Records for this exercise ▸
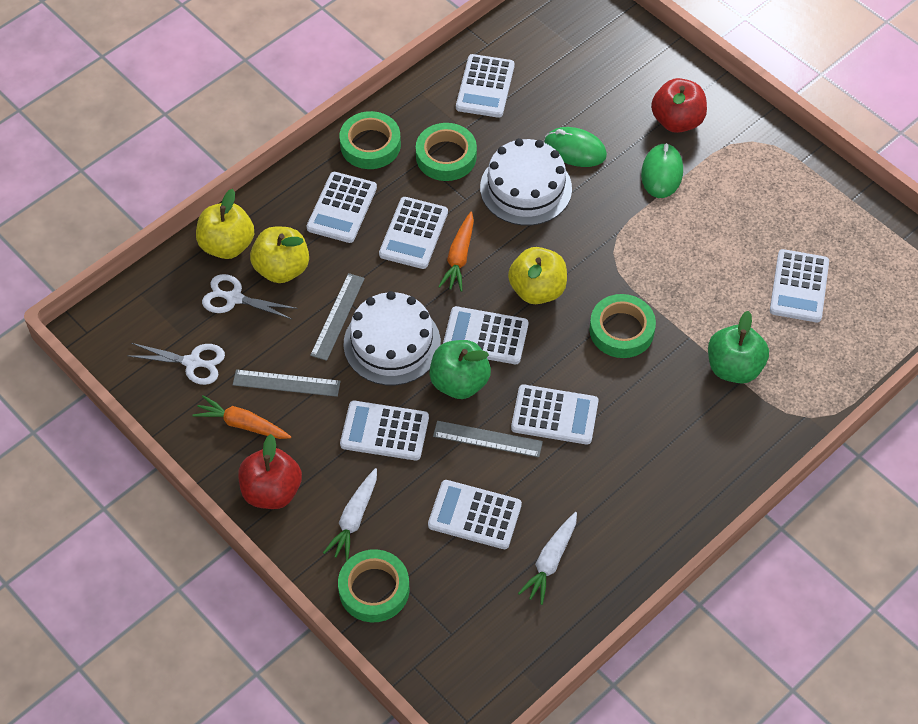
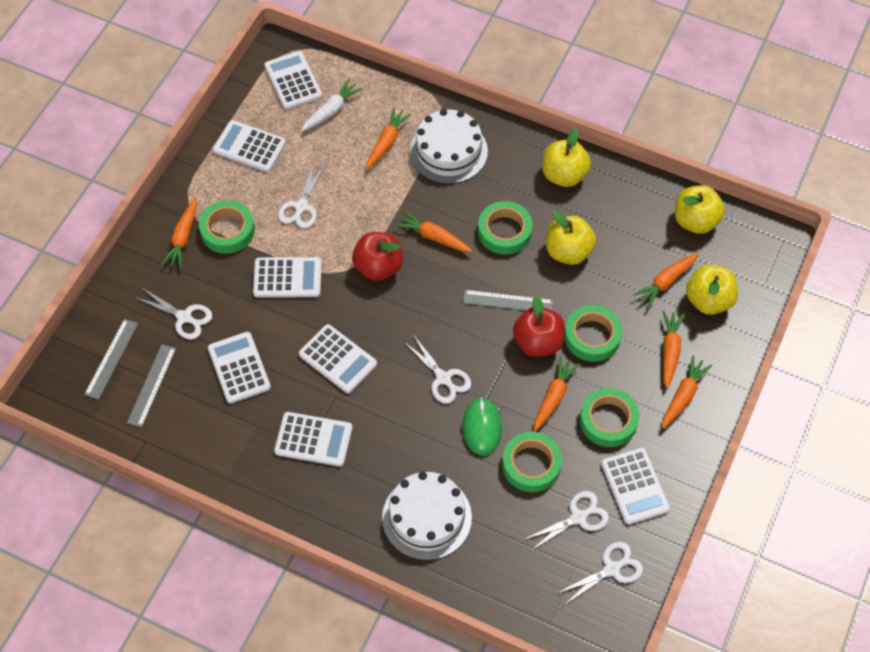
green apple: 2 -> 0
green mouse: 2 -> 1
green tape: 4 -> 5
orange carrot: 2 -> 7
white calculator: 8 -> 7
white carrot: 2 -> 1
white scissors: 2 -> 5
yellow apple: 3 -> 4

---

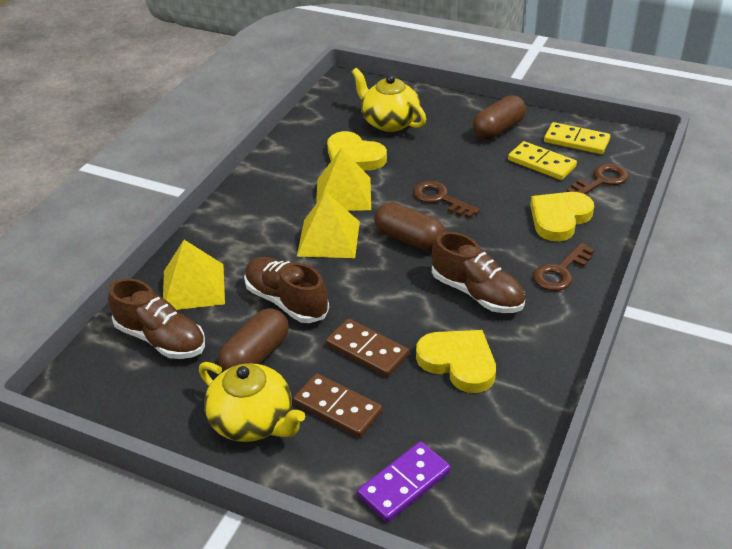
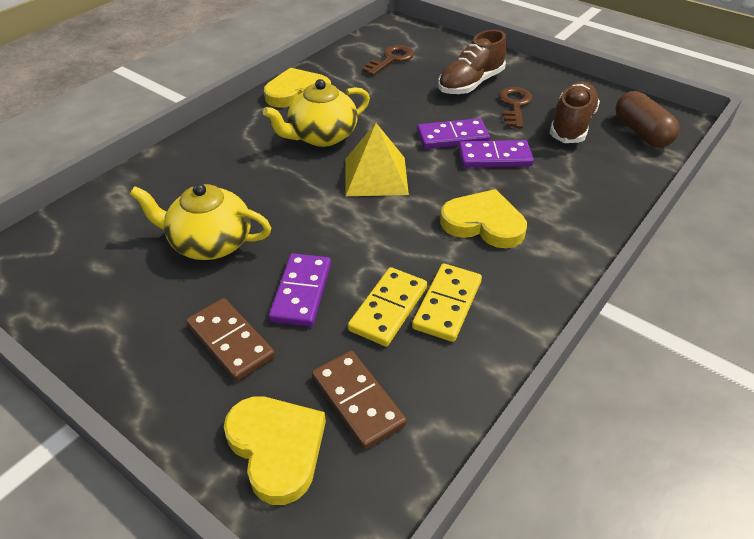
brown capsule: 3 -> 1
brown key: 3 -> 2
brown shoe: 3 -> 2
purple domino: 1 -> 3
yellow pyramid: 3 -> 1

Work task ▸
Precisely the lines between those holding "orange carrot: 2 -> 7" and "yellow apple: 3 -> 4", inclusive, are to be reproduced from the listing above, with nothing added.

Output of the exercise ▸
orange carrot: 2 -> 7
white calculator: 8 -> 7
white carrot: 2 -> 1
white scissors: 2 -> 5
yellow apple: 3 -> 4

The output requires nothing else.